**Work request**
Without including any image, retype the records word for word.

**Records supplied**
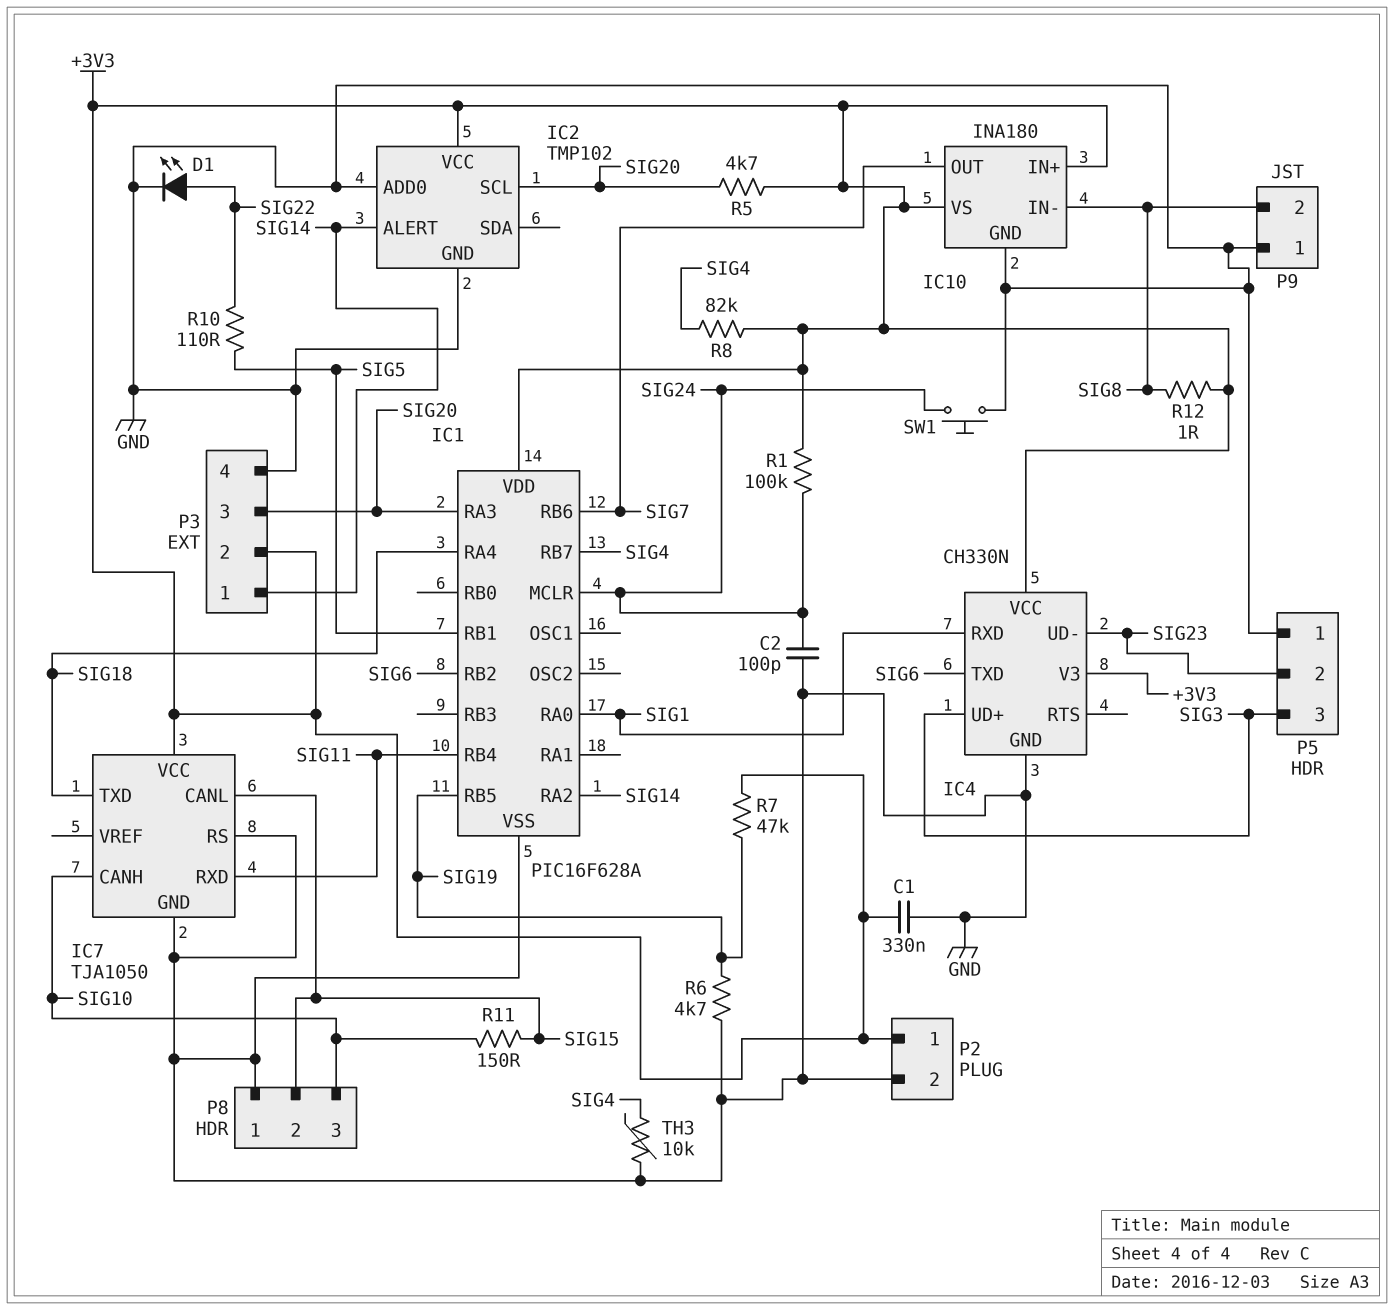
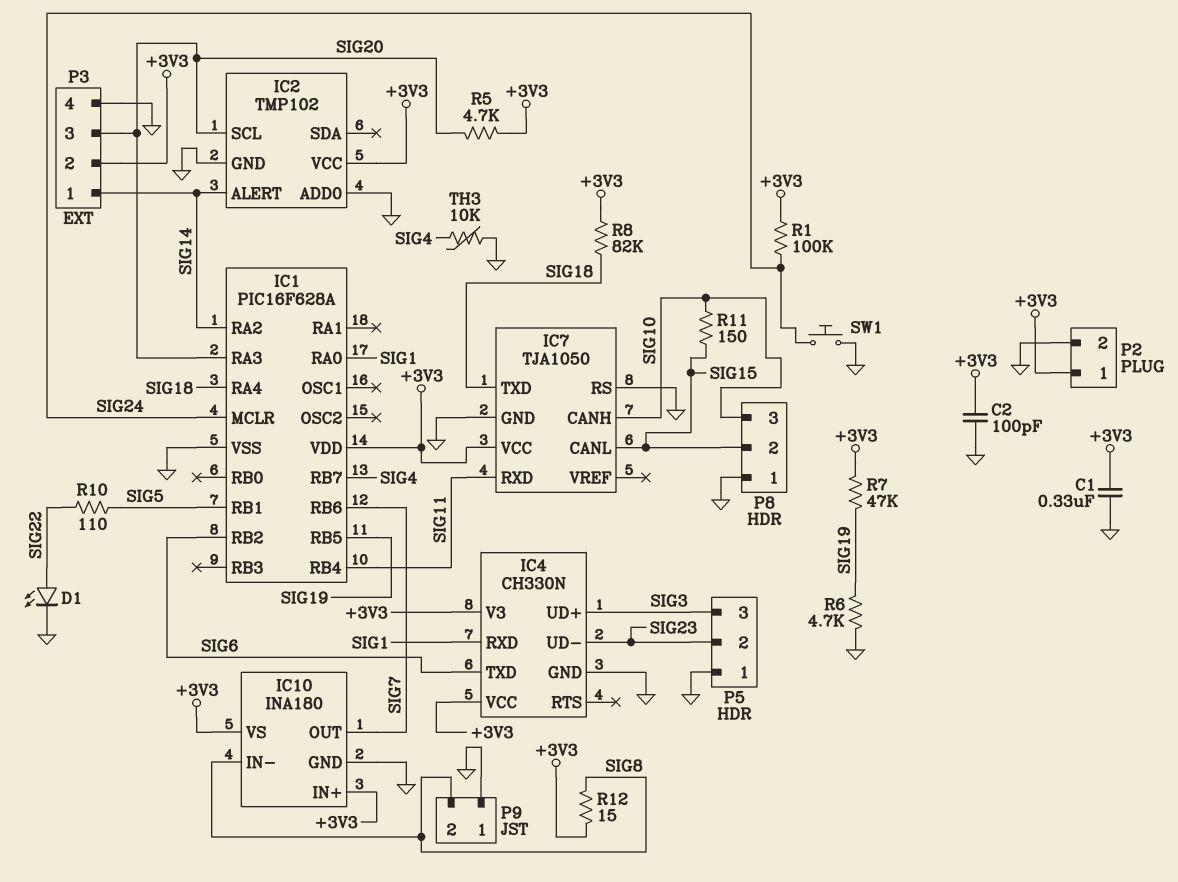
C2: 100pF (GND, SIG24) -> 100pF (+3V3, GND)
R8: 82k (+3V3, SIG4) -> 82k (+3V3, SIG18)
R12: 1 (+3V3, SIG8) -> 15 (+3V3, SIG8)

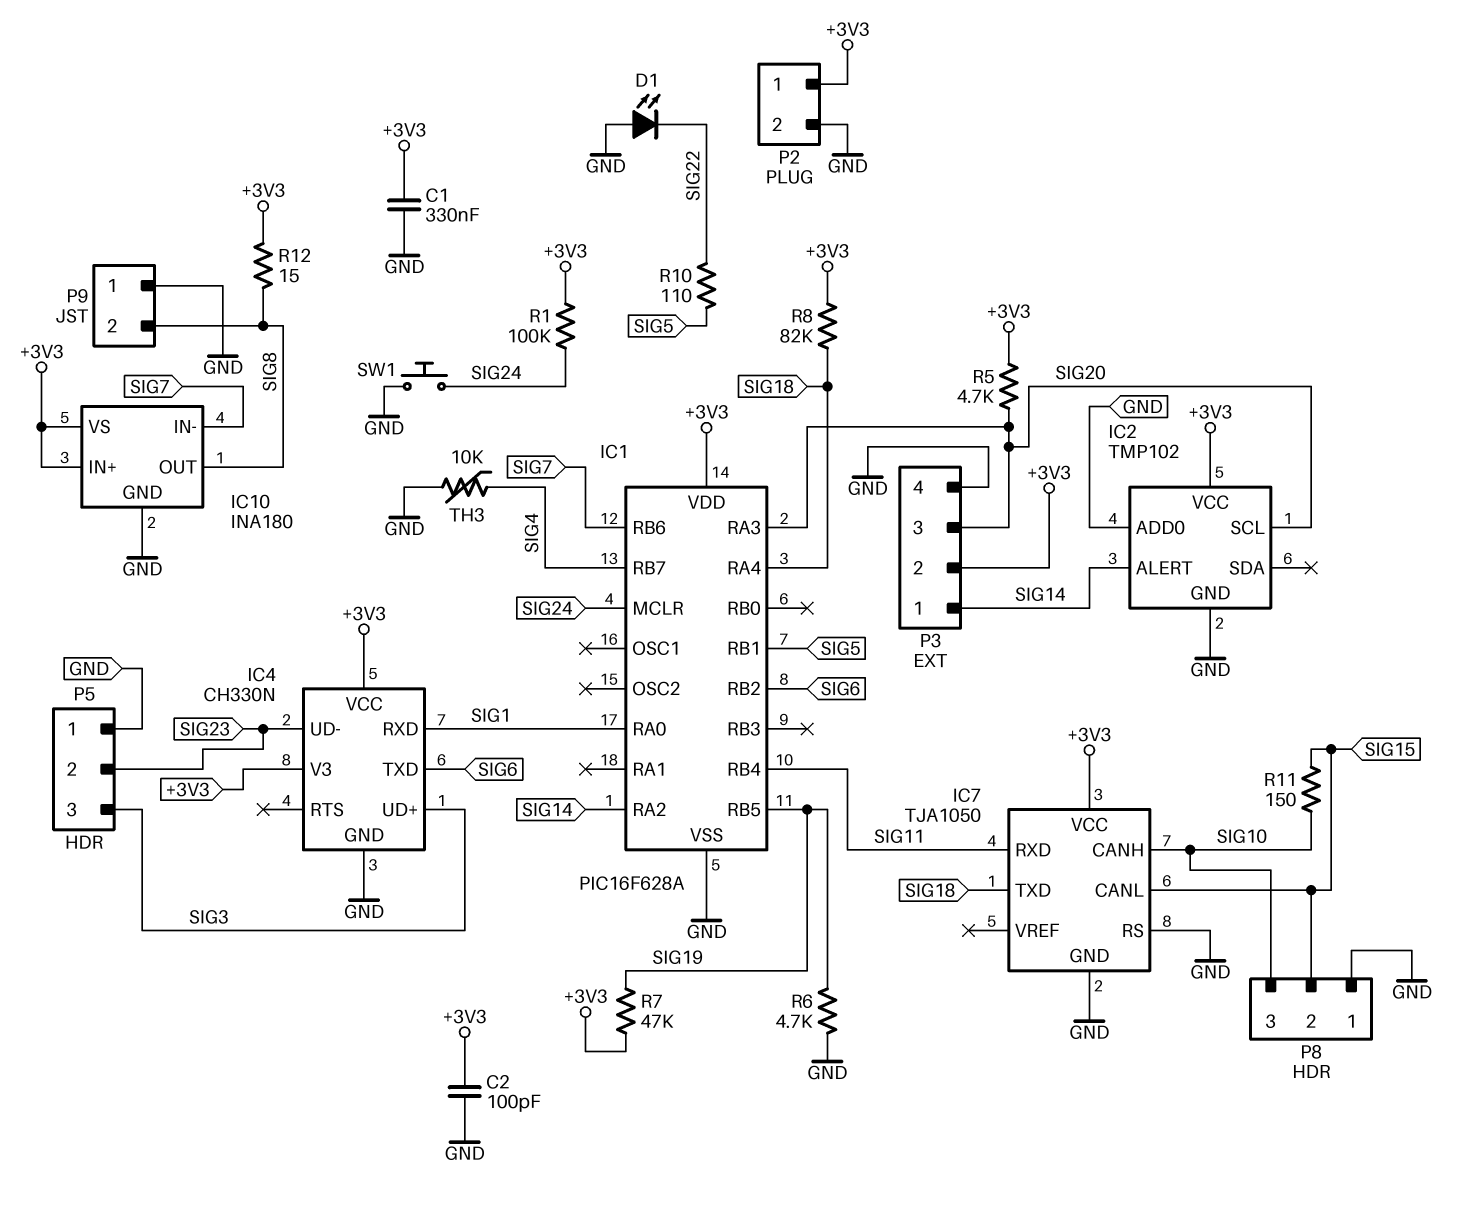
D1: LED (A SIG22, K GND) -> LED (A GND, K SIG22)
IC10 pin IN-: SIG8 -> SIG7
IC10 pin OUT: SIG7 -> SIG8

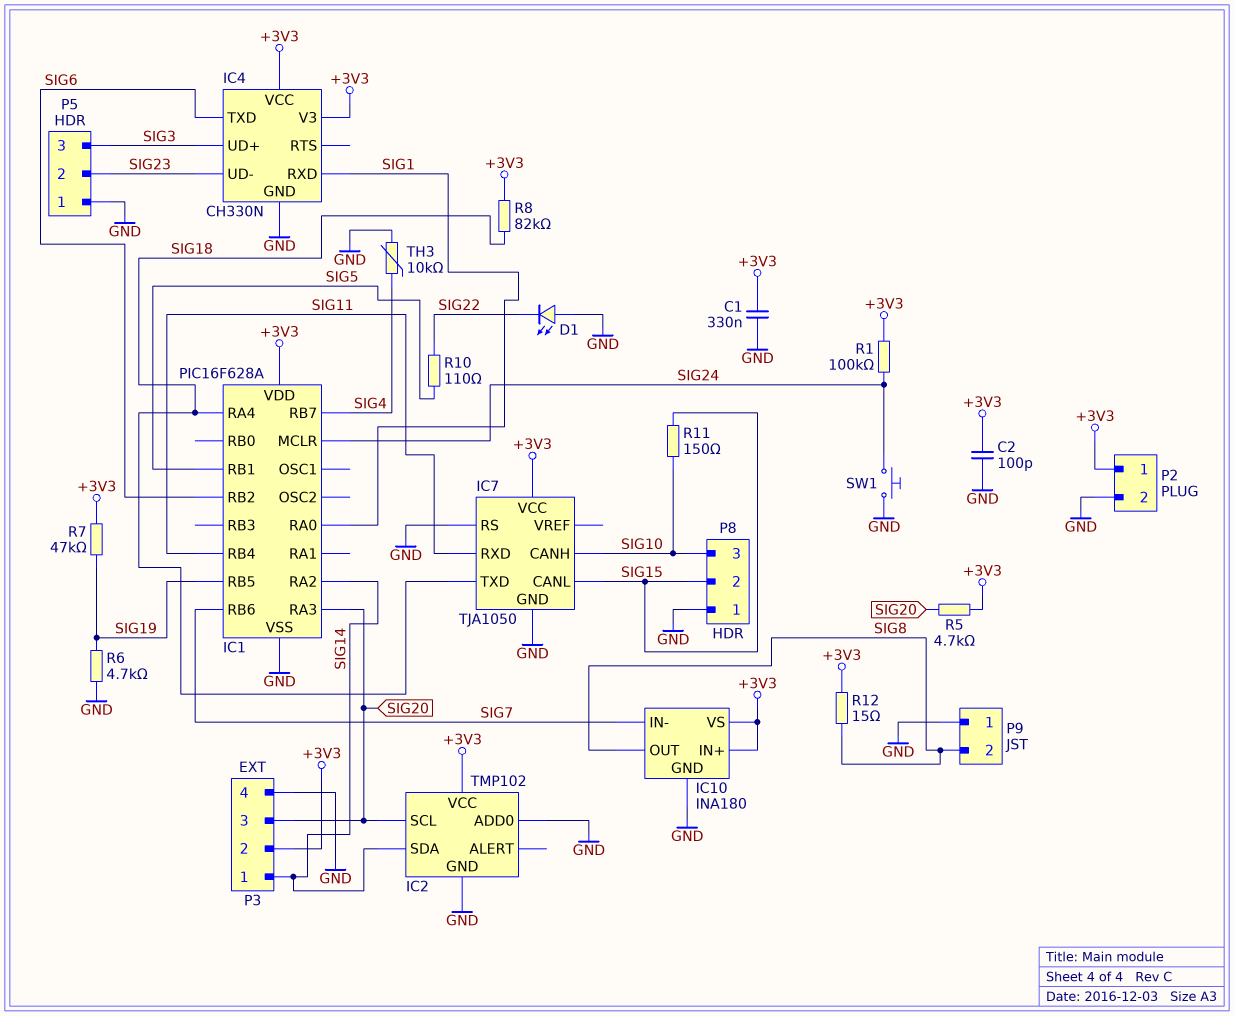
IC2 pin ALERT: SIG14 -> none
IC2 pin SDA: none -> SIG14

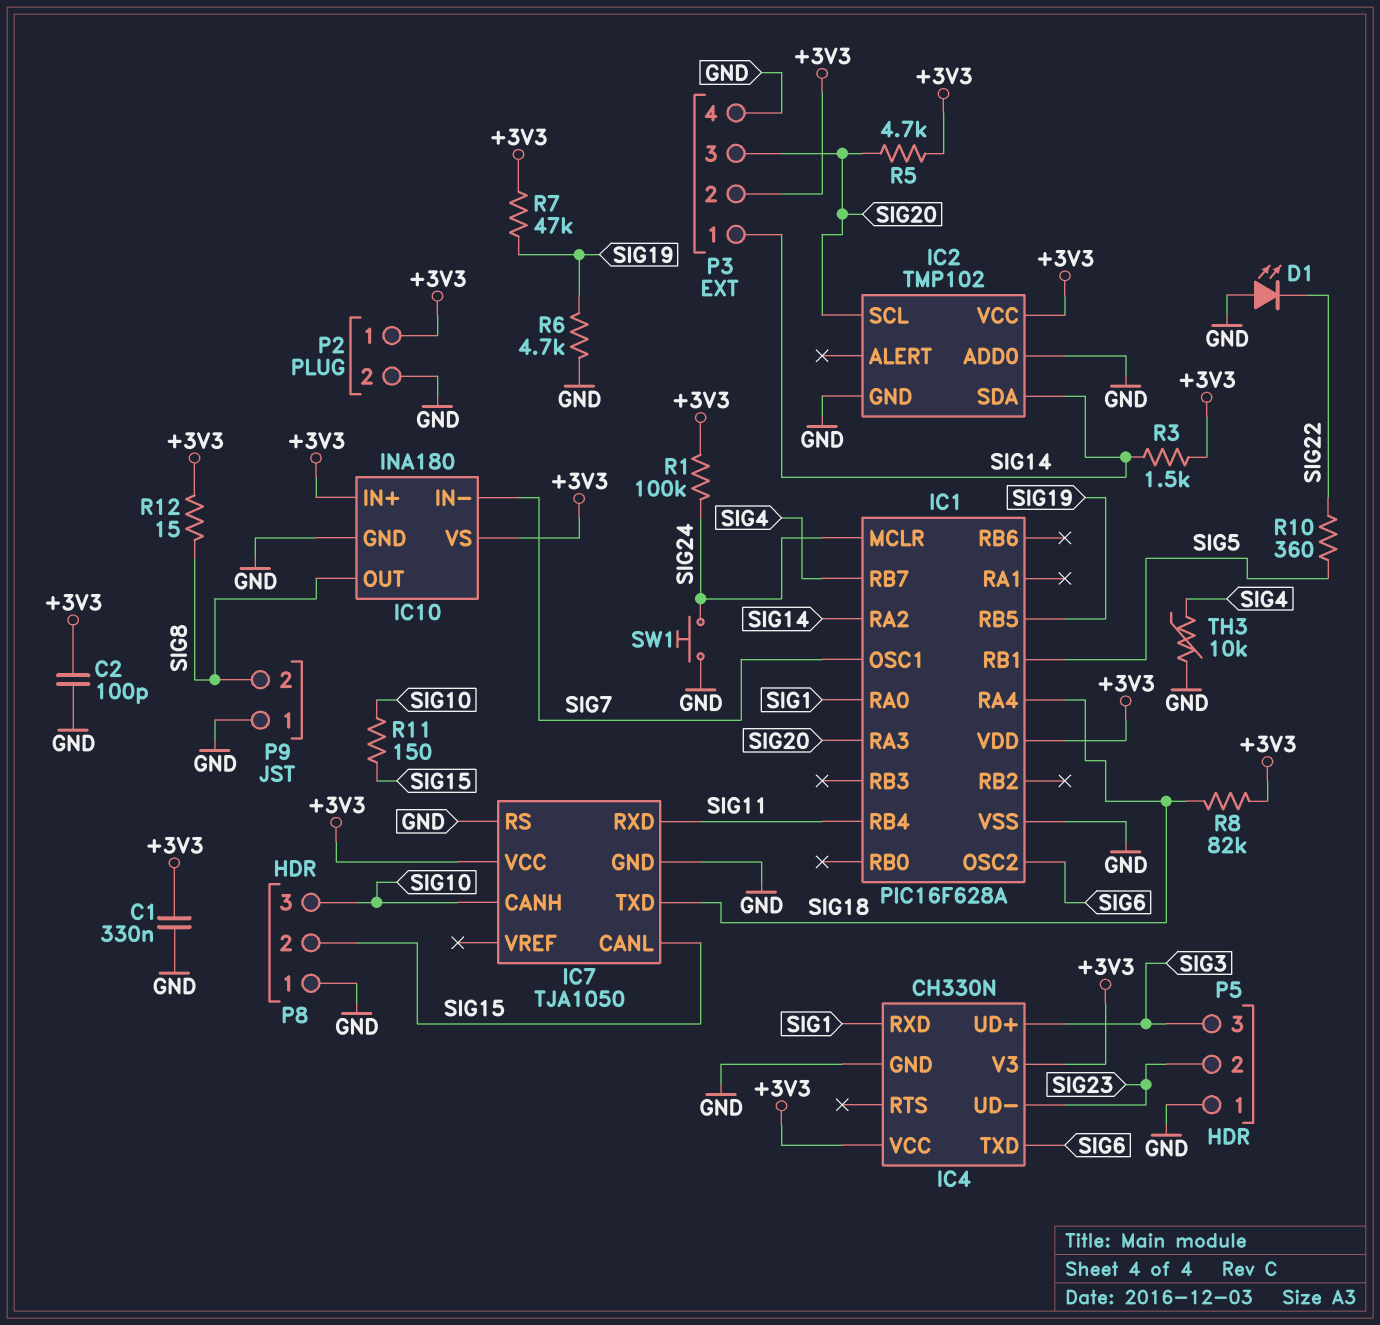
IC1 pin OSC1: none -> SIG7
IC1 pin OSC2: none -> SIG6
IC1 pin RB2: SIG6 -> none
IC1 pin RB6: SIG7 -> none
R3: none -> 1.5k (+3V3, SIG14)
R10: 110 (SIG5, SIG22) -> 360 (SIG5, SIG22)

**Task response**
C2: 100pF (GND, SIG24) -> 100pF (+3V3, GND)
R8: 82k (+3V3, SIG4) -> 82k (+3V3, SIG18)
R12: 1 (+3V3, SIG8) -> 15 (+3V3, SIG8)

D1: LED (A SIG22, K GND) -> LED (A GND, K SIG22)
IC10 pin IN-: SIG8 -> SIG7
IC10 pin OUT: SIG7 -> SIG8

IC2 pin ALERT: SIG14 -> none
IC2 pin SDA: none -> SIG14

IC1 pin OSC1: none -> SIG7
IC1 pin OSC2: none -> SIG6
IC1 pin RB2: SIG6 -> none
IC1 pin RB6: SIG7 -> none
R3: none -> 1.5k (+3V3, SIG14)
R10: 110 (SIG5, SIG22) -> 360 (SIG5, SIG22)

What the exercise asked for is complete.